**Activity**
Repeat exactly every line that comes at or after the line containing "J201 pin 1: none -> GND", through the end of the entries below.

**Revision comparison data**
↓↓↓

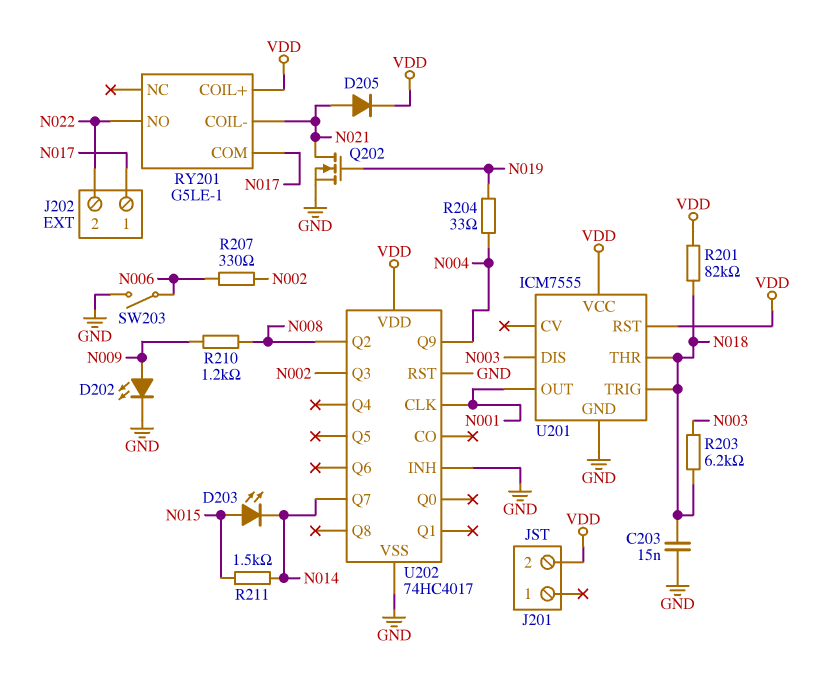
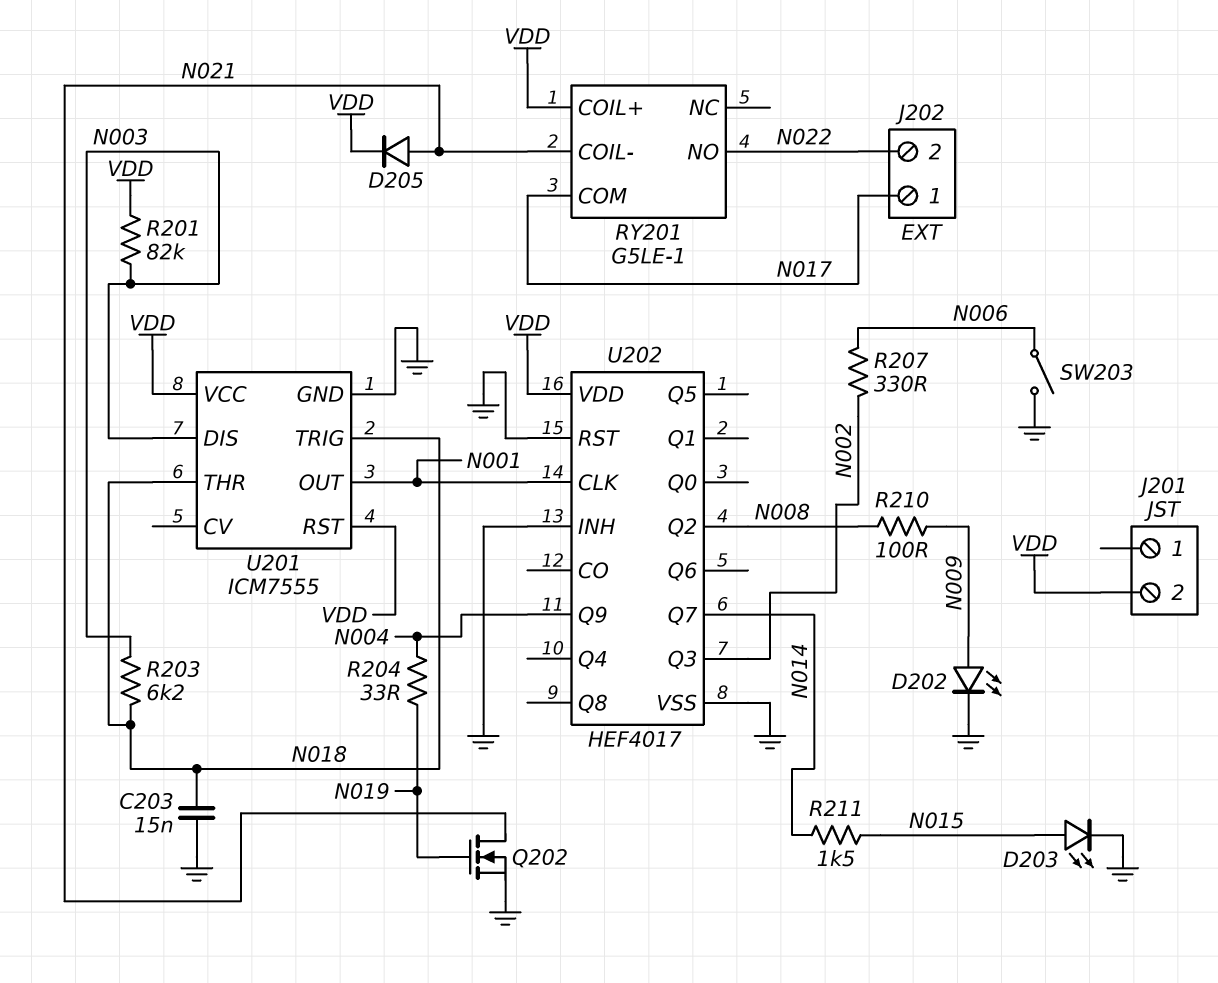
D203: LED (A N015, K N014) -> LED (A N015, K GND)
R201: 82k (N018, VDD) -> 82k (N003, VDD)
R210: 1.2k (N008, N009) -> 100 (N008, N009)
U202: 74HC4017 -> HEF4017

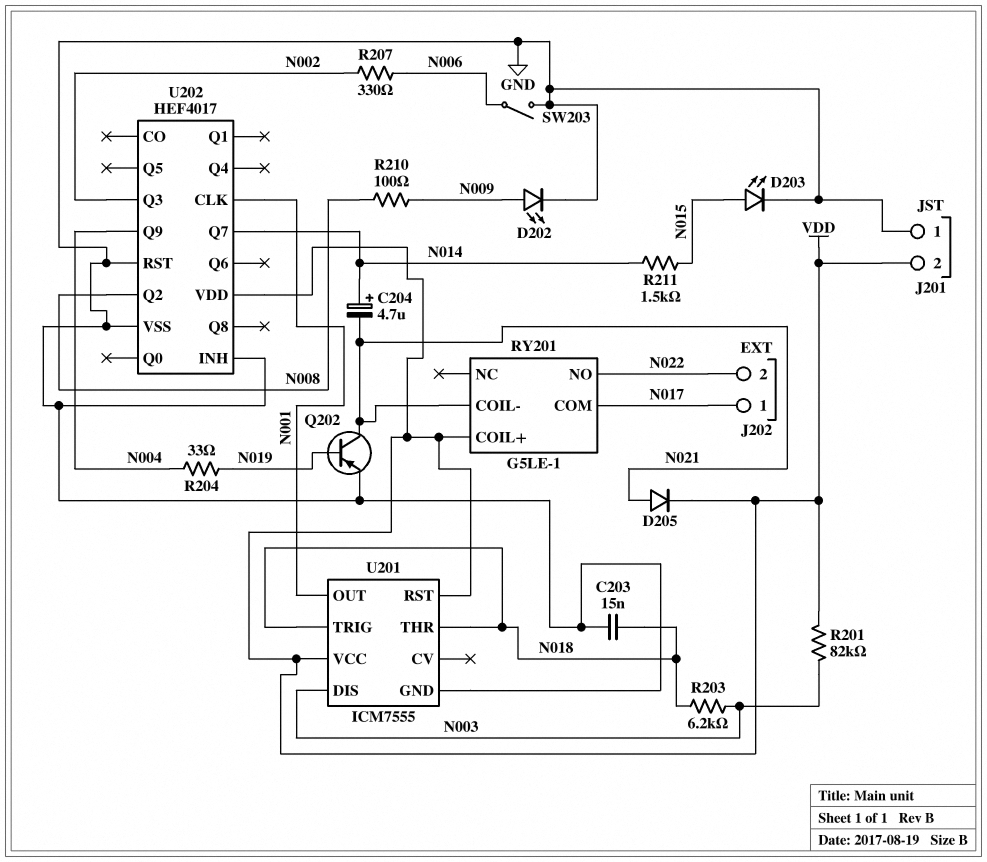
C204: none -> 4.7uF (plus N014, minus N021)
J201 pin 1: none -> GND
Q202: NMOS (G N019, D N021, S GND) -> PNP (B N019, C N021, E GND)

↑↑↑

**Written answer**
J201 pin 1: none -> GND
Q202: NMOS (G N019, D N021, S GND) -> PNP (B N019, C N021, E GND)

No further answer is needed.